Required action =>
If a record holds a picture, leave the picture out; return everything else exactly.

Supplied entries =>
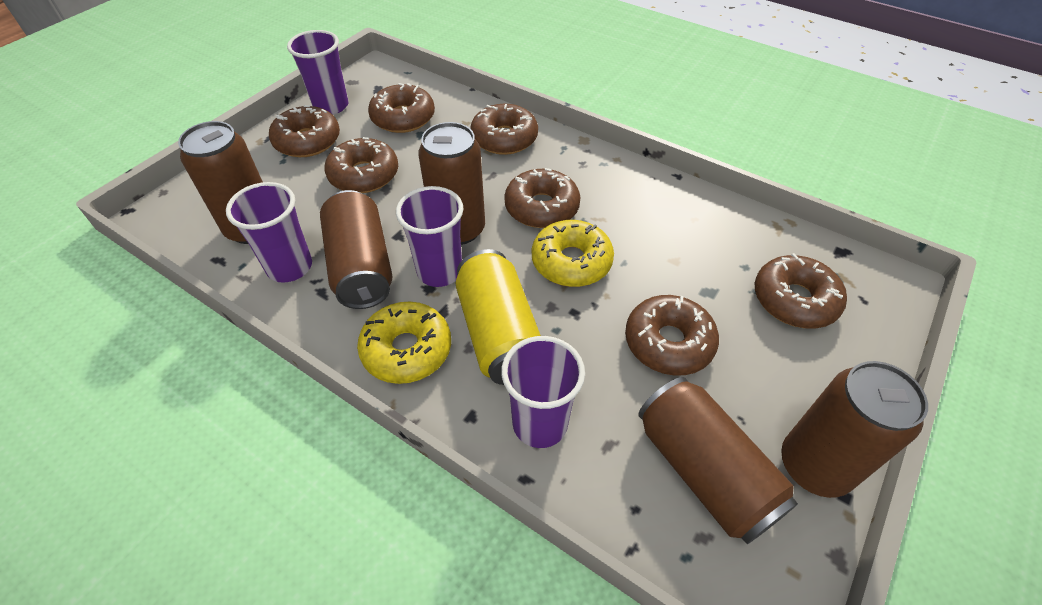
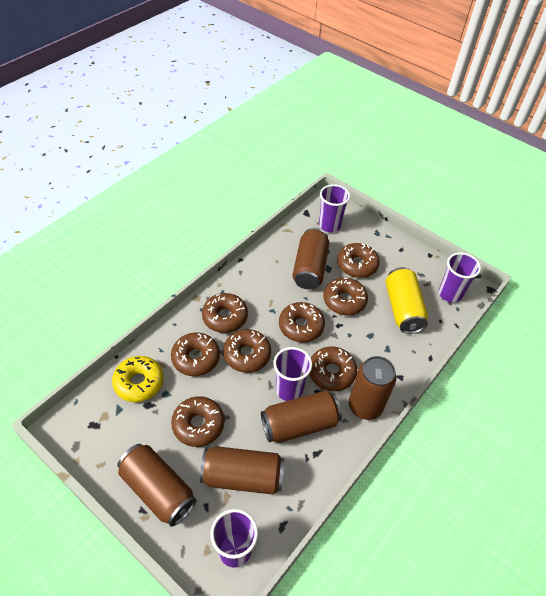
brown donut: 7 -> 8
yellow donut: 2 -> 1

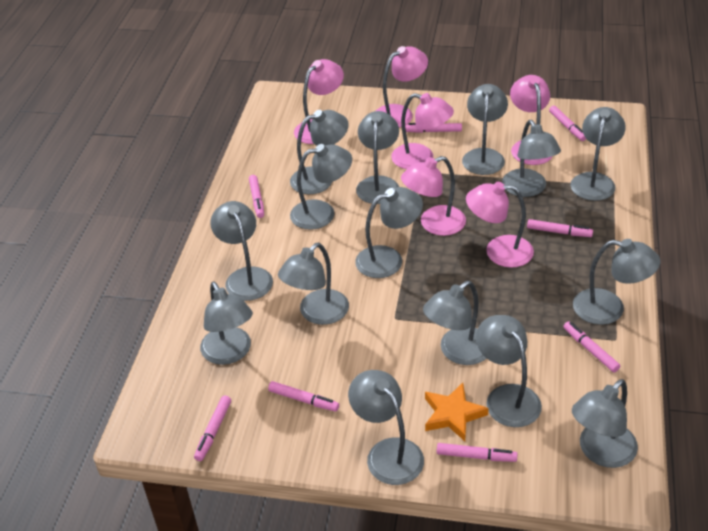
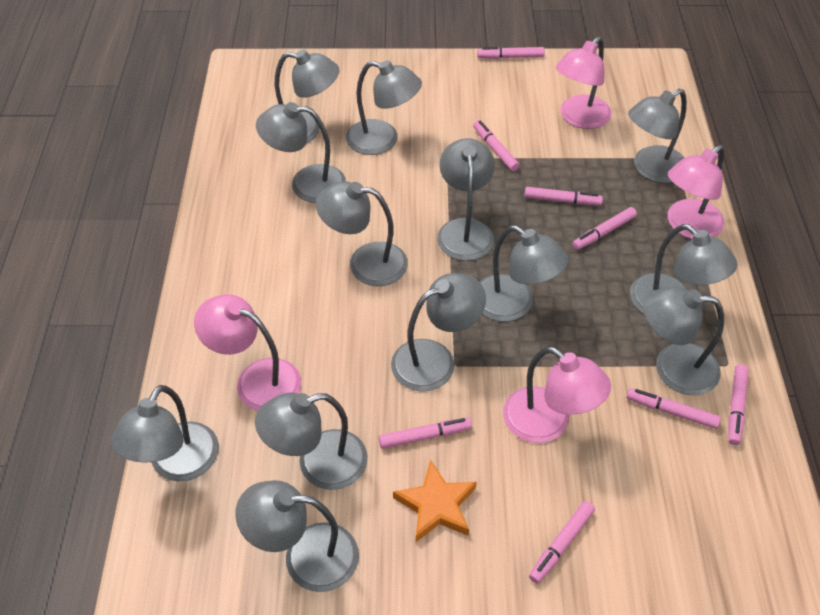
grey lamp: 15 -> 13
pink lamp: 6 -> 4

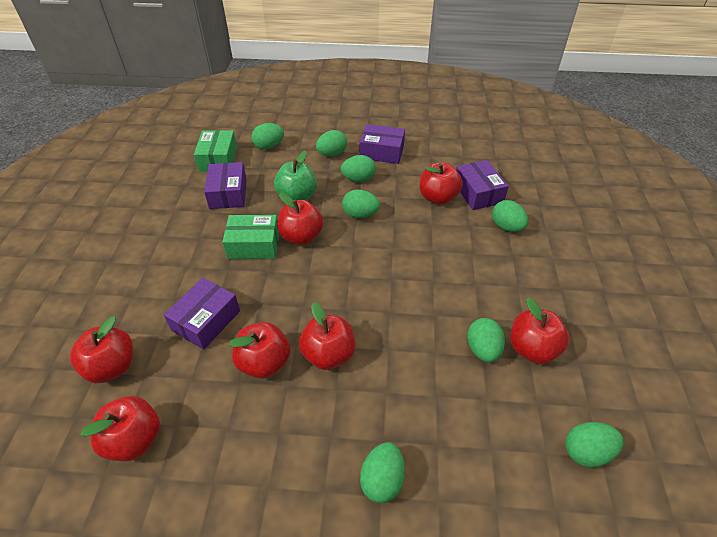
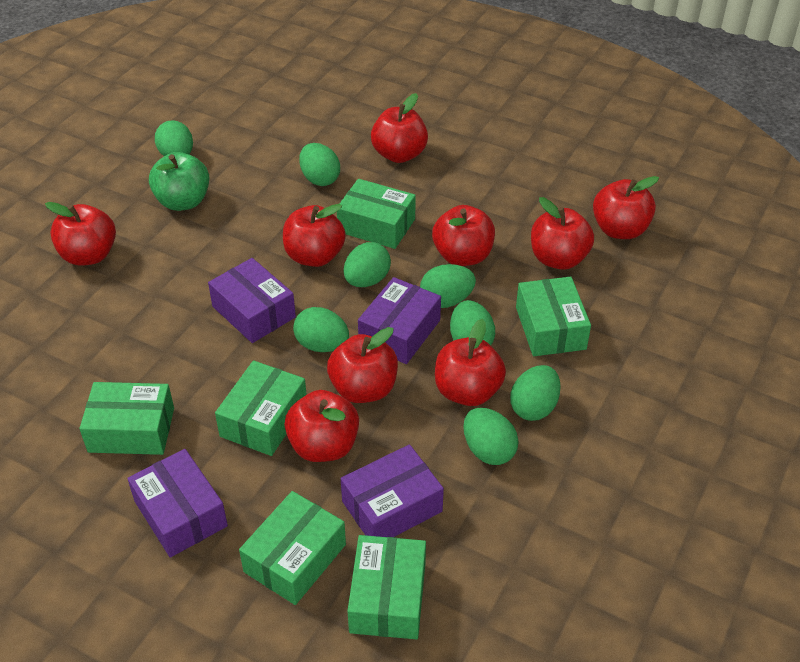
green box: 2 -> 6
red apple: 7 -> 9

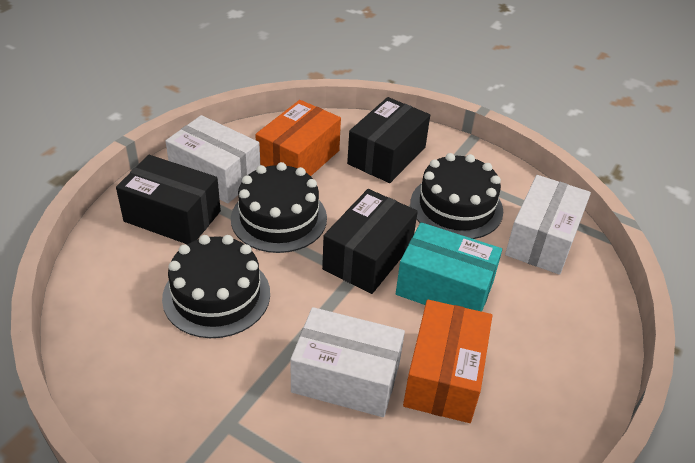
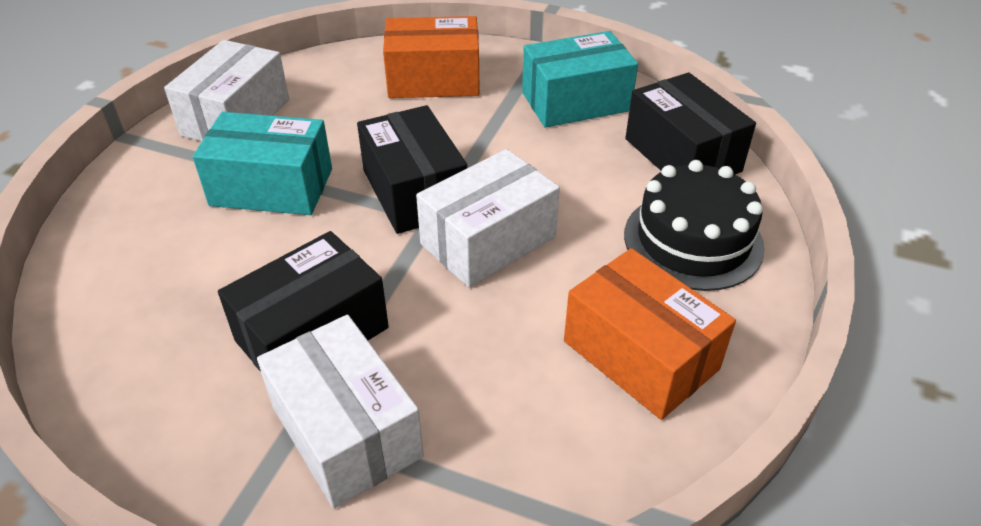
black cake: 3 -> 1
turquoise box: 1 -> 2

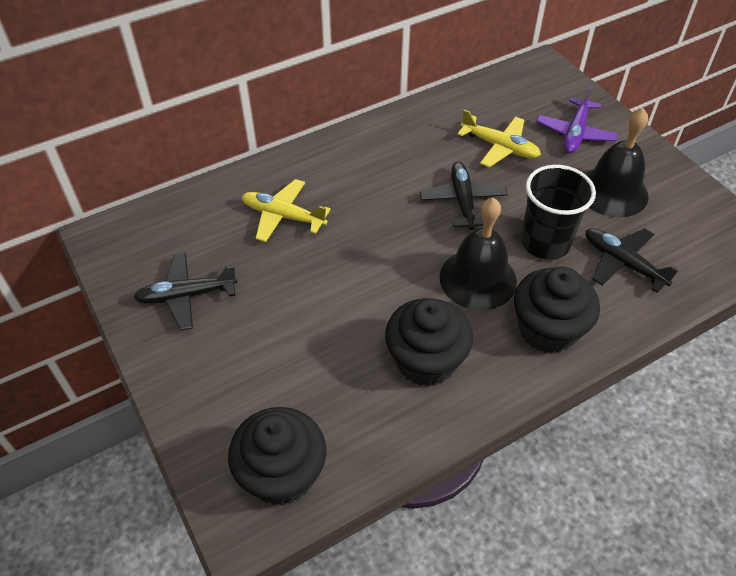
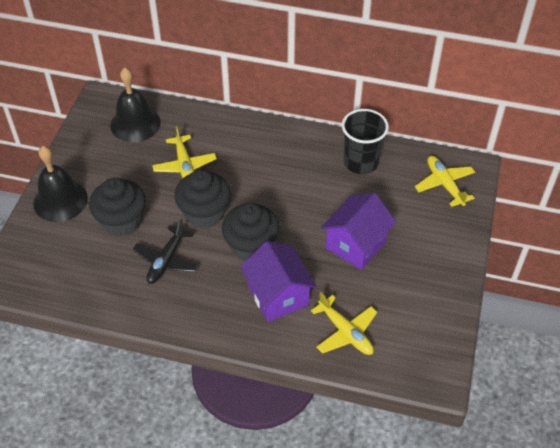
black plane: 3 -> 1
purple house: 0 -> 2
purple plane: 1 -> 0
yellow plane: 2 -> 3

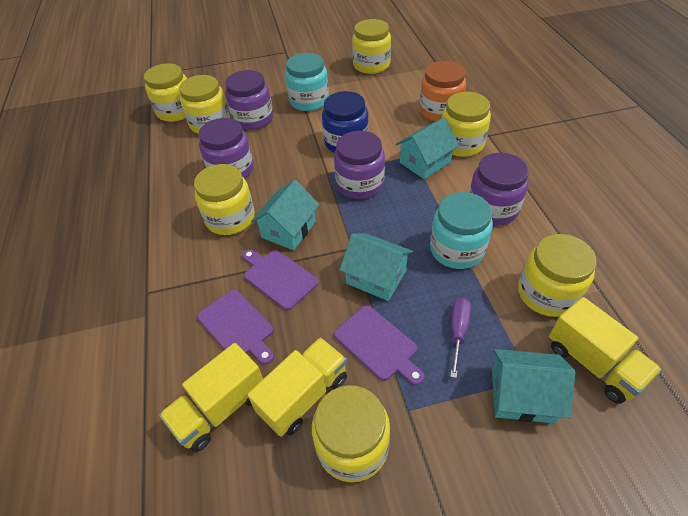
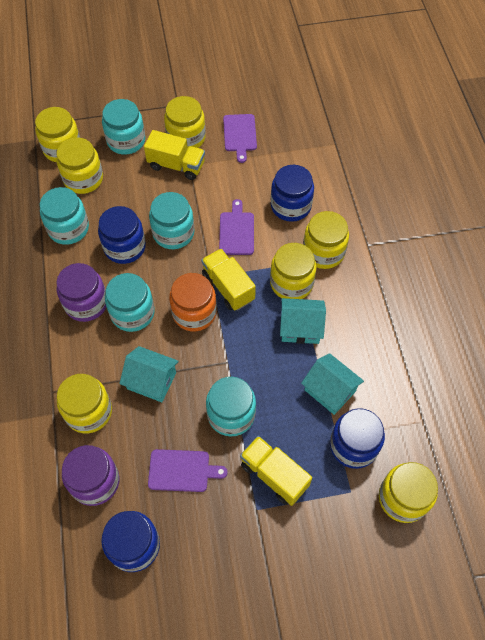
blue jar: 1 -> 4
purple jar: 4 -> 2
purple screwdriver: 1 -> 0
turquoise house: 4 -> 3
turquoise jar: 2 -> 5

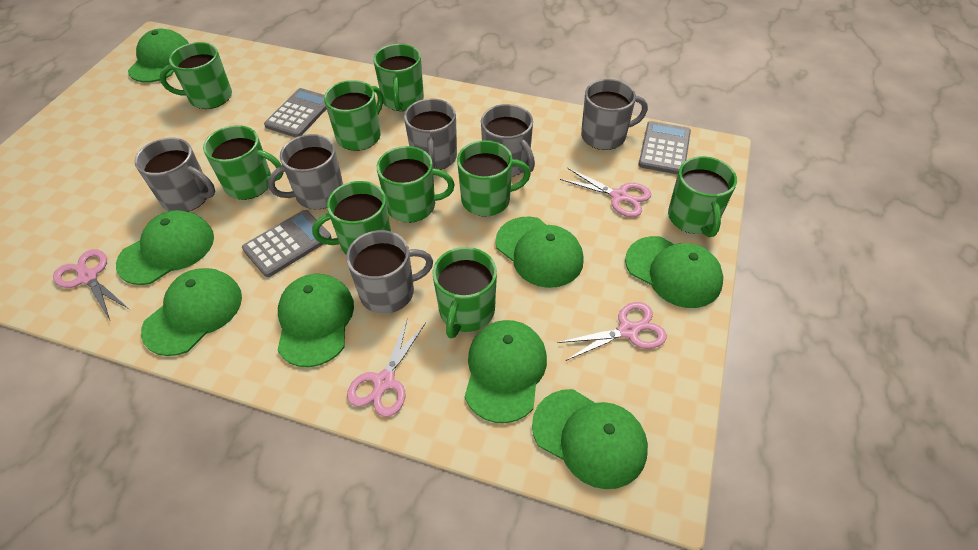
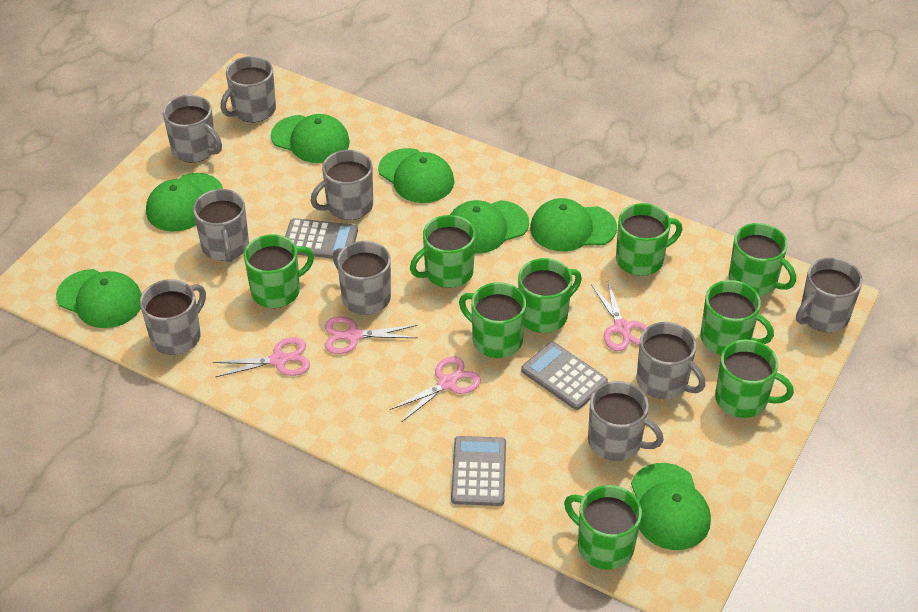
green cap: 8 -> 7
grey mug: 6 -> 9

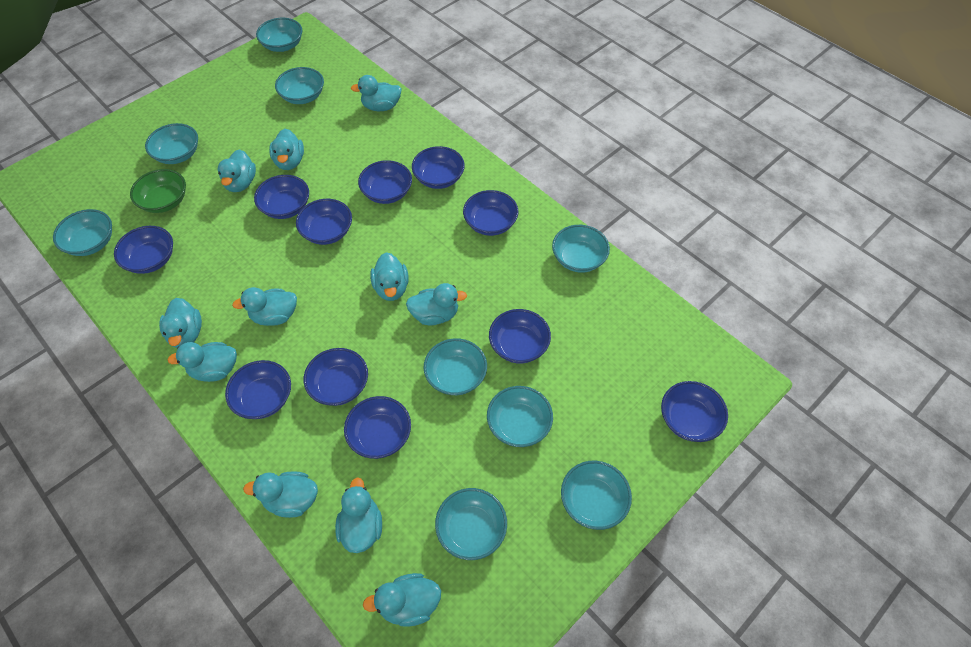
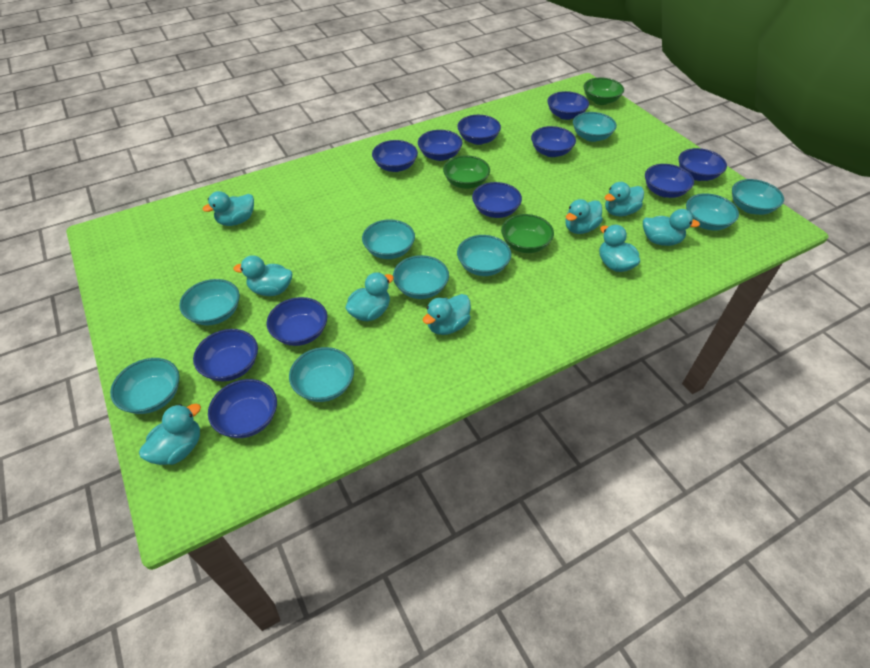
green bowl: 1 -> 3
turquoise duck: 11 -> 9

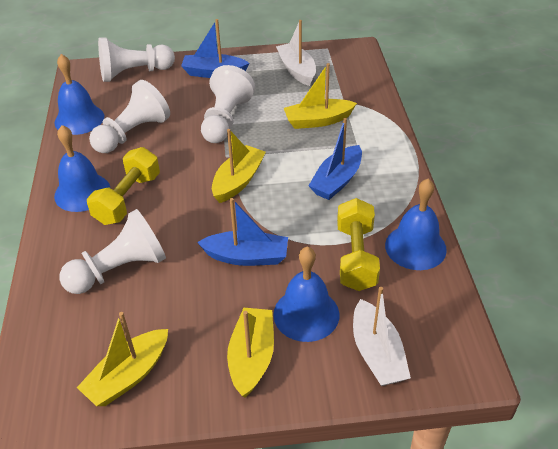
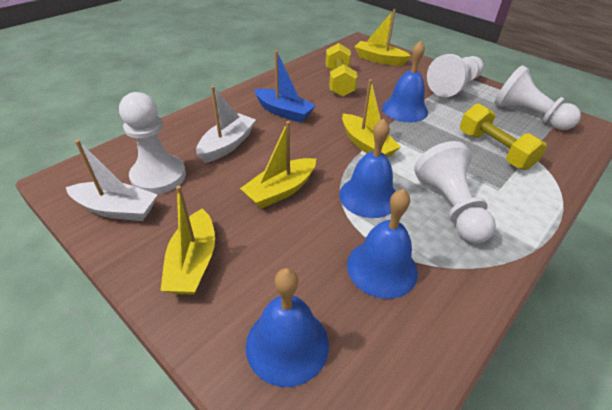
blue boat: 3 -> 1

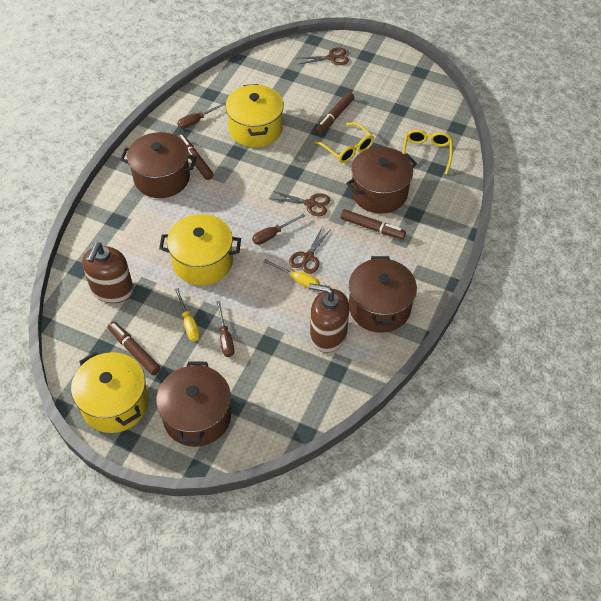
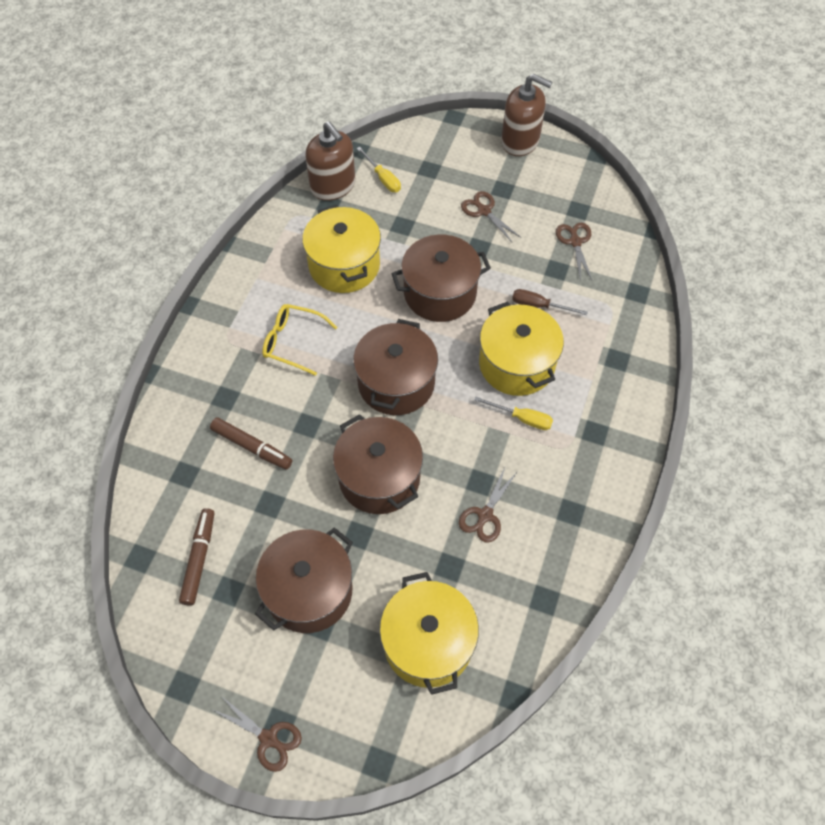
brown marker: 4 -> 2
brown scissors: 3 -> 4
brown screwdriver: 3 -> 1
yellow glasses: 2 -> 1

Result below =>
brown donut: 7 -> 8
yellow donut: 2 -> 1

grey lamp: 15 -> 13
pink lamp: 6 -> 4

green box: 2 -> 6
red apple: 7 -> 9

black cake: 3 -> 1
turquoise box: 1 -> 2

black plane: 3 -> 1
purple house: 0 -> 2
purple plane: 1 -> 0
yellow plane: 2 -> 3

blue jar: 1 -> 4
purple jar: 4 -> 2
purple screwdriver: 1 -> 0
turquoise house: 4 -> 3
turquoise jar: 2 -> 5

green cap: 8 -> 7
grey mug: 6 -> 9

green bowl: 1 -> 3
turquoise duck: 11 -> 9

blue boat: 3 -> 1

brown marker: 4 -> 2
brown scissors: 3 -> 4
brown screwdriver: 3 -> 1
yellow glasses: 2 -> 1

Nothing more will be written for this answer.